> _What the task requires_:
Look through the lines below for the word "none", and copy every line that has it.

> _Records shown_:
BEGIN

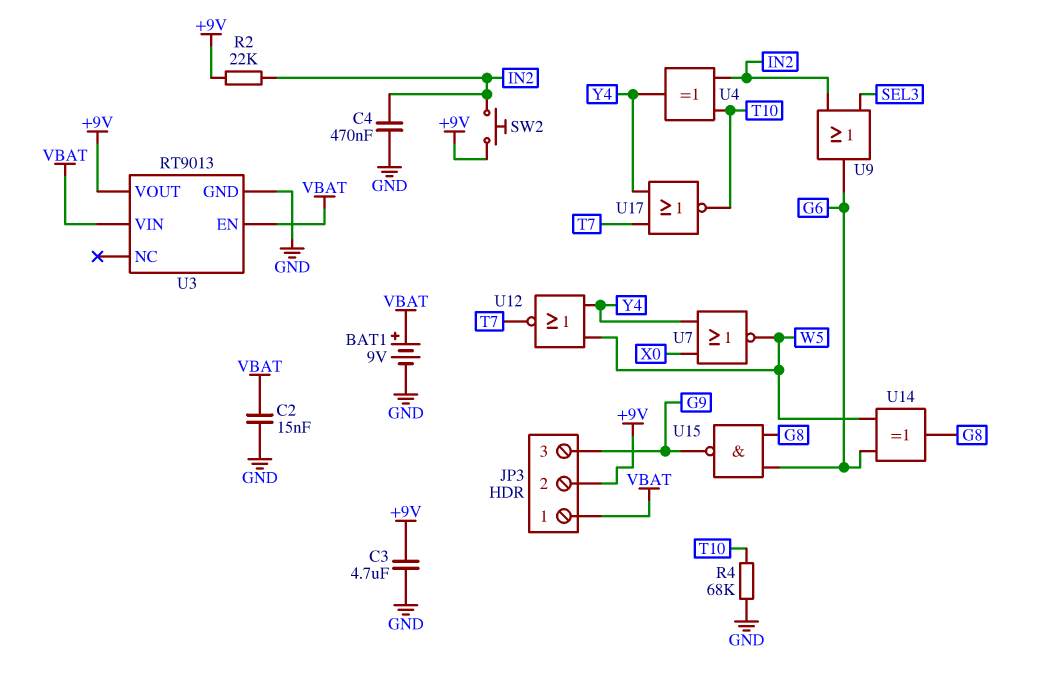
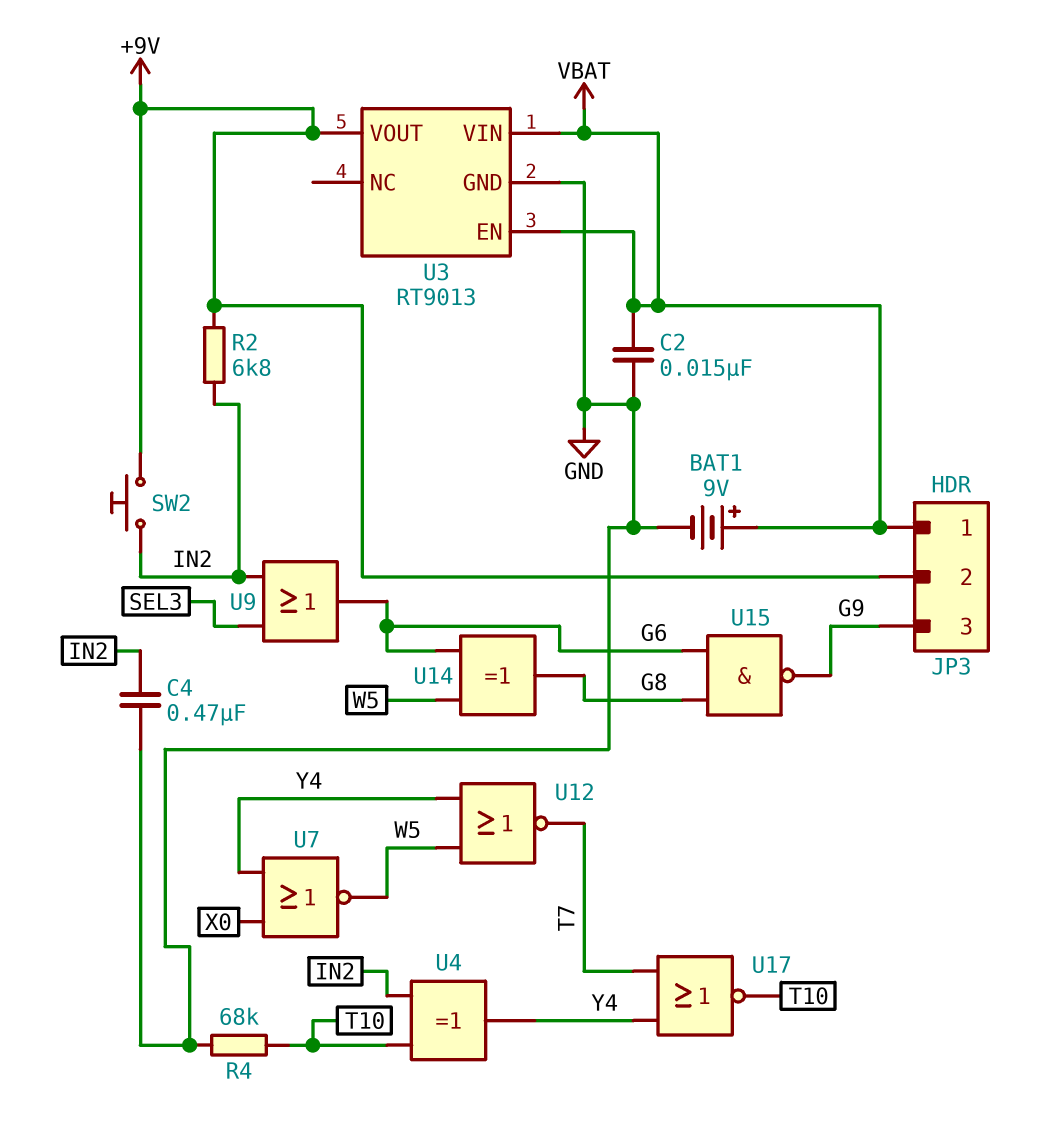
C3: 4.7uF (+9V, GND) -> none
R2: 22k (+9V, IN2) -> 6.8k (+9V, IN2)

END
BEGIN

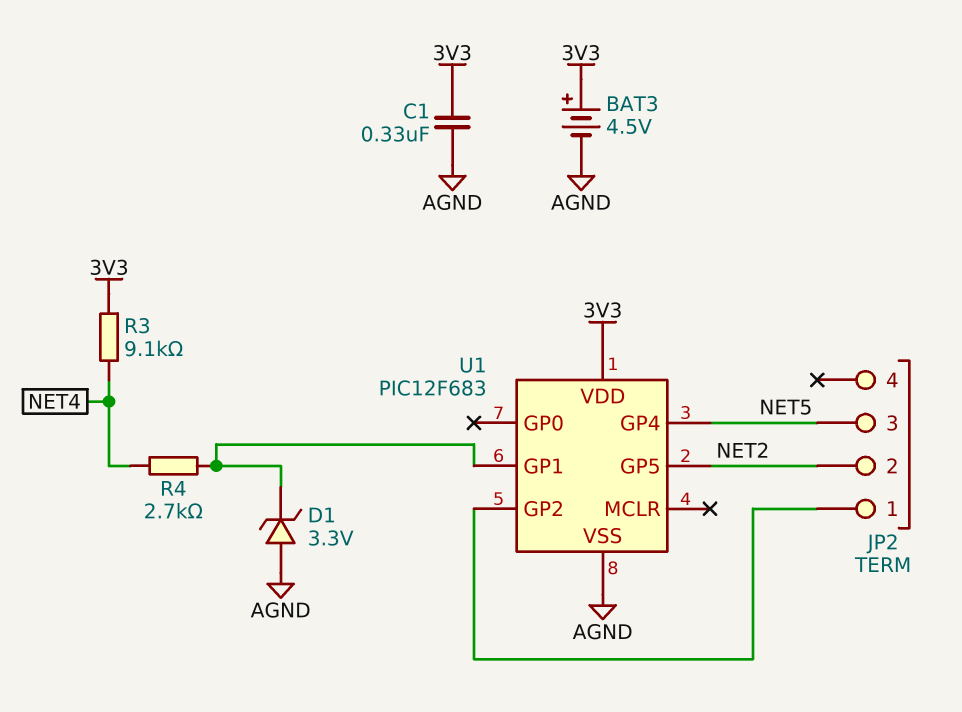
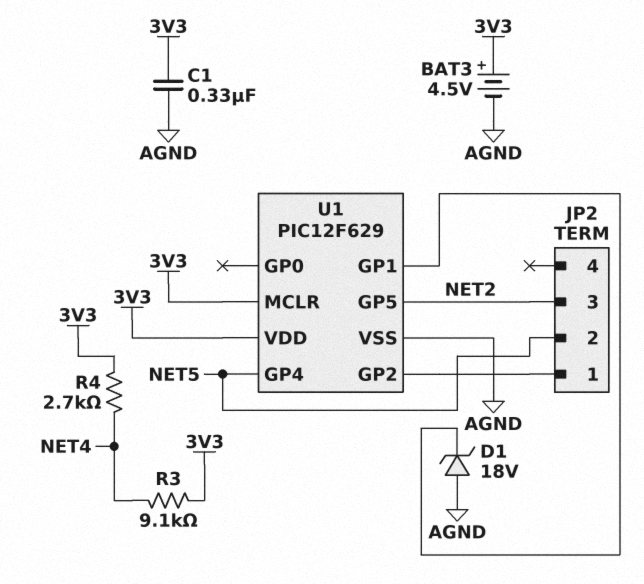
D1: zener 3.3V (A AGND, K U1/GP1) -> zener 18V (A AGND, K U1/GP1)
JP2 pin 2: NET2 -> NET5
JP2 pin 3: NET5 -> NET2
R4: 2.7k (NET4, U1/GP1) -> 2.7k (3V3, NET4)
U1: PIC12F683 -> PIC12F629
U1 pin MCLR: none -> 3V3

END

> _Solution to the exercise_:
C3: 4.7uF (+9V, GND) -> none
U1 pin MCLR: none -> 3V3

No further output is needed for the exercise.